*** Opening Data supplied ***
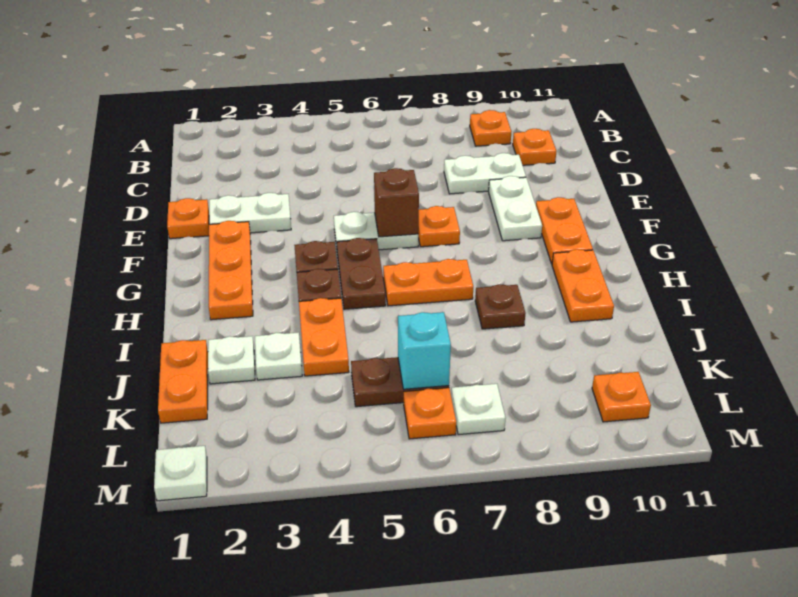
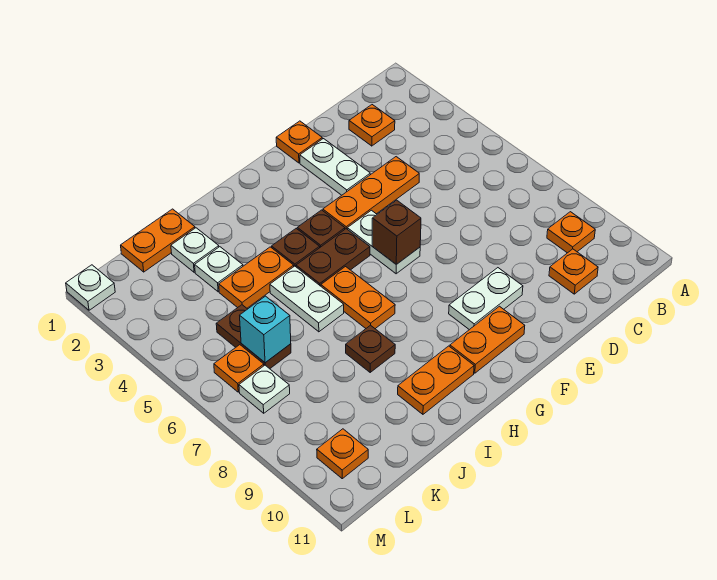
white plate D8:D9 level 1 -> white plate I5:I6 level 1
orange plate F2:H2 level 1 -> orange plate D4:F4 level 1
orange plate F7 level 1 -> orange plate C2 level 1

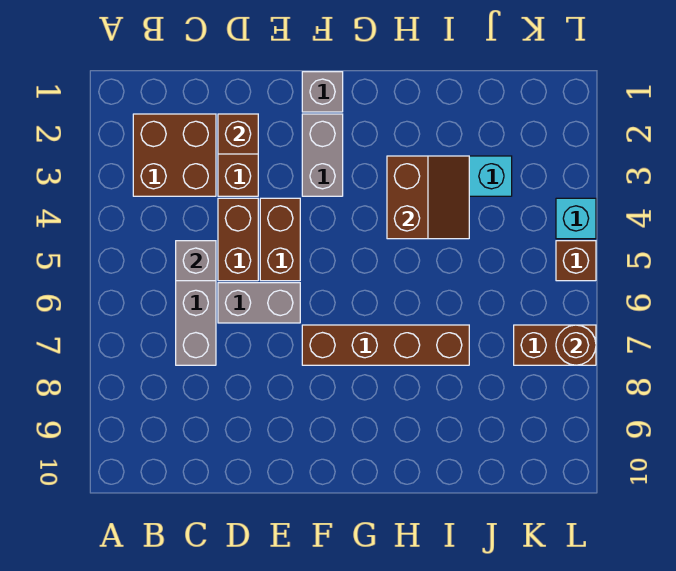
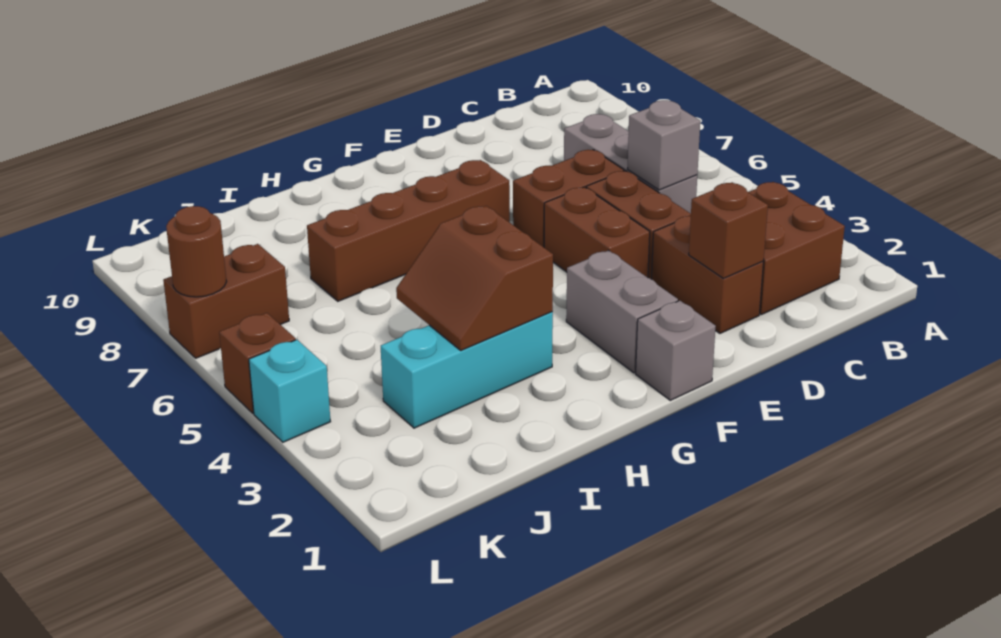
grey brick D6:E6 level 1 -> brown brick D6:E6 level 1

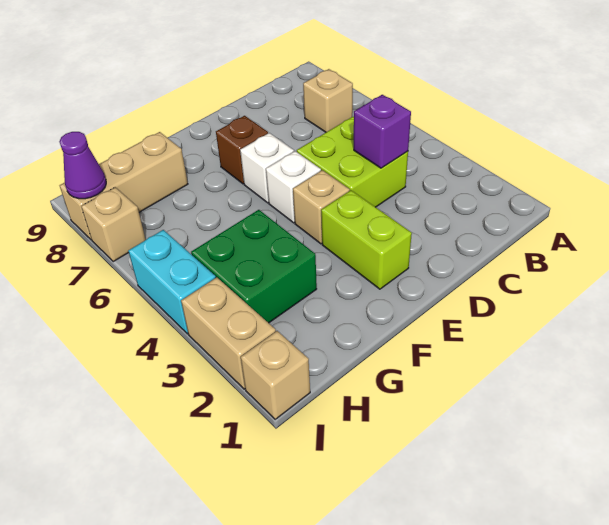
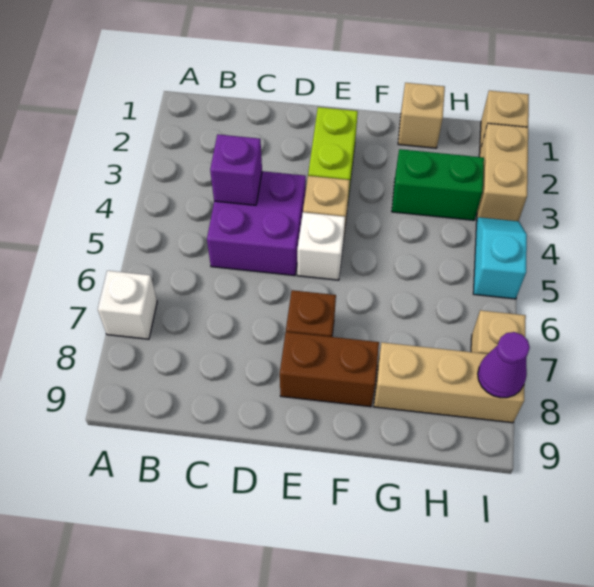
tan brick B7 level 1 -> tan brick G1 level 1
lime brick C4:D5 level 1 -> purple brick C4:D5 level 1
white brick E6 level 1 -> white brick A7 level 1
none -> brown brick E8:F8 level 1
green brick G3:H4 level 1 -> green brick G3:H3 level 1
cyan brick I4:I5 level 1 -> cyan slope I4:I5 level 1 top 5

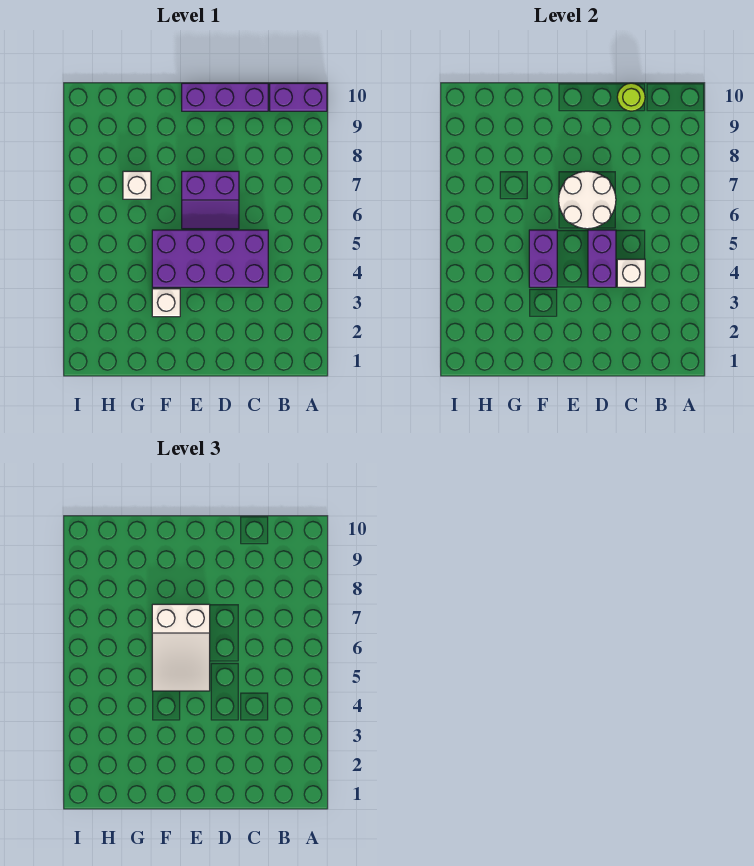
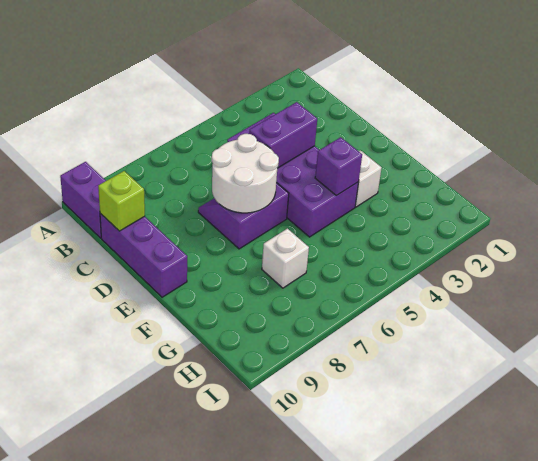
white brick C4 level 2 -> none
lime round brick C10 level 2 -> lime brick C10 level 2
purple slope D6:E7 level 1 top 7 -> purple slope D6:E7 level 1 top E
white slope E5:F7 level 3 top 7 -> none
purple brick F4:F5 level 2 -> purple brick F4 level 2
*** Closing Data supplied ***
**Assignment:** Return only the part above that opens with the line containing "white brick E6" and closes with the line containing "white slope E5:F7 level 3 top 7 -> none", exactly and with both ends, skipping the pictures.

**Solved exercise:**
white brick E6 level 1 -> white brick A7 level 1
none -> brown brick E8:F8 level 1
green brick G3:H4 level 1 -> green brick G3:H3 level 1
cyan brick I4:I5 level 1 -> cyan slope I4:I5 level 1 top 5

white brick C4 level 2 -> none
lime round brick C10 level 2 -> lime brick C10 level 2
purple slope D6:E7 level 1 top 7 -> purple slope D6:E7 level 1 top E
white slope E5:F7 level 3 top 7 -> none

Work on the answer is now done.